Segment Start: Dataset

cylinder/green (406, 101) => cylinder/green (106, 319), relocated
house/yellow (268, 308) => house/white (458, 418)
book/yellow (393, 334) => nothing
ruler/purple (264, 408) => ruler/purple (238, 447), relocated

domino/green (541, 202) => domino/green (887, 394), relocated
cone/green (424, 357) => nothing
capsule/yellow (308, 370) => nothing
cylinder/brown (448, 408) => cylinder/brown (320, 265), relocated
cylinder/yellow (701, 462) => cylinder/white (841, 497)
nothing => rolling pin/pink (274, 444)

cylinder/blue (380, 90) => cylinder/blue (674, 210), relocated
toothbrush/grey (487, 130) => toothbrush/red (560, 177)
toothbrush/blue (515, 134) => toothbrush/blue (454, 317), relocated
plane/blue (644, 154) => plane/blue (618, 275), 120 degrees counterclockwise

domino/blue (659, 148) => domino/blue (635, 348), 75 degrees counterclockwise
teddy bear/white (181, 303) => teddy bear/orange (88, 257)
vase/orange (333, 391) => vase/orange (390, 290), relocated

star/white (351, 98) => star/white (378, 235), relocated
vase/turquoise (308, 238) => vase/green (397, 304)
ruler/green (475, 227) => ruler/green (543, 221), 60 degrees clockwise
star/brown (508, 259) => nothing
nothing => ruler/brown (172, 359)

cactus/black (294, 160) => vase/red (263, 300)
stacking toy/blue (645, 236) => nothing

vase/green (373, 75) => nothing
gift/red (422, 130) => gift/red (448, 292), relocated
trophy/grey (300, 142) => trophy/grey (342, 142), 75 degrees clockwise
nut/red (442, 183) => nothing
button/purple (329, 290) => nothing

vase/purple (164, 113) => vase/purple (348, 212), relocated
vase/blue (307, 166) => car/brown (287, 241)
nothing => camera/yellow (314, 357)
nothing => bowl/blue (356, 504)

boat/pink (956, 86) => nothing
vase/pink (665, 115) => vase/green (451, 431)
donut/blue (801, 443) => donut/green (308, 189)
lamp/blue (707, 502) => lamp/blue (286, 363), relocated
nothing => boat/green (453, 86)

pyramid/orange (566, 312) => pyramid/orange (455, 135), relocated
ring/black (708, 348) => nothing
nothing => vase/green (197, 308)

Segment End: Dataset

(Your instructions): Exactly as written, copy out all the entries above.

(Exercise output):
cylinder/green (406, 101) => cylinder/green (106, 319), relocated
house/yellow (268, 308) => house/white (458, 418)
book/yellow (393, 334) => nothing
ruler/purple (264, 408) => ruler/purple (238, 447), relocated

domino/green (541, 202) => domino/green (887, 394), relocated
cone/green (424, 357) => nothing
capsule/yellow (308, 370) => nothing
cylinder/brown (448, 408) => cylinder/brown (320, 265), relocated
cylinder/yellow (701, 462) => cylinder/white (841, 497)
nothing => rolling pin/pink (274, 444)

cylinder/blue (380, 90) => cylinder/blue (674, 210), relocated
toothbrush/grey (487, 130) => toothbrush/red (560, 177)
toothbrush/blue (515, 134) => toothbrush/blue (454, 317), relocated
plane/blue (644, 154) => plane/blue (618, 275), 120 degrees counterclockwise

domino/blue (659, 148) => domino/blue (635, 348), 75 degrees counterclockwise
teddy bear/white (181, 303) => teddy bear/orange (88, 257)
vase/orange (333, 391) => vase/orange (390, 290), relocated

star/white (351, 98) => star/white (378, 235), relocated
vase/turquoise (308, 238) => vase/green (397, 304)
ruler/green (475, 227) => ruler/green (543, 221), 60 degrees clockwise
star/brown (508, 259) => nothing
nothing => ruler/brown (172, 359)

cactus/black (294, 160) => vase/red (263, 300)
stacking toy/blue (645, 236) => nothing

vase/green (373, 75) => nothing
gift/red (422, 130) => gift/red (448, 292), relocated
trophy/grey (300, 142) => trophy/grey (342, 142), 75 degrees clockwise
nut/red (442, 183) => nothing
button/purple (329, 290) => nothing

vase/purple (164, 113) => vase/purple (348, 212), relocated
vase/blue (307, 166) => car/brown (287, 241)
nothing => camera/yellow (314, 357)
nothing => bowl/blue (356, 504)

boat/pink (956, 86) => nothing
vase/pink (665, 115) => vase/green (451, 431)
donut/blue (801, 443) => donut/green (308, 189)
lamp/blue (707, 502) => lamp/blue (286, 363), relocated
nothing => boat/green (453, 86)

pyramid/orange (566, 312) => pyramid/orange (455, 135), relocated
ring/black (708, 348) => nothing
nothing => vase/green (197, 308)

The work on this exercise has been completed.